Work through the data below and copy out every line where "orange" is found.

BEGIN

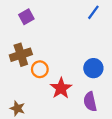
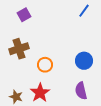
orange circle: (40, 69) -> (45, 65), moved
red star: (61, 88) -> (40, 93), moved

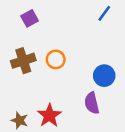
orange circle: (45, 65) -> (56, 59), moved
purple semicircle: (81, 91) -> (92, 103), moved

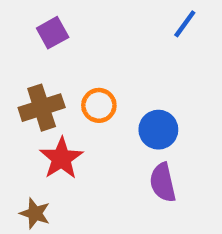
blue circle: (104, 76) -> (158, 130), moved
red star: (49, 115) -> (61, 158), moved

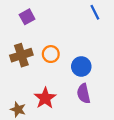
blue line: (185, 24) -> (95, 12), turned -63
red star: (61, 158) -> (45, 98), moved

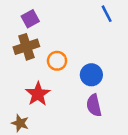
brown cross: (21, 55) -> (26, 47), moved
red star: (45, 98) -> (38, 94), moved

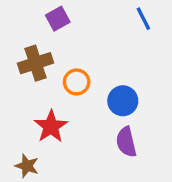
purple square: (30, 19) -> (58, 19), moved

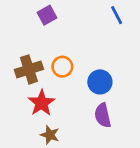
brown cross: (35, 63) -> (29, 69), moved
brown star: (27, 166) -> (50, 135), moved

END

▶ SOLVED EXERCISE:
orange circle: (40, 69) -> (45, 65), moved
orange circle: (45, 65) -> (56, 59), moved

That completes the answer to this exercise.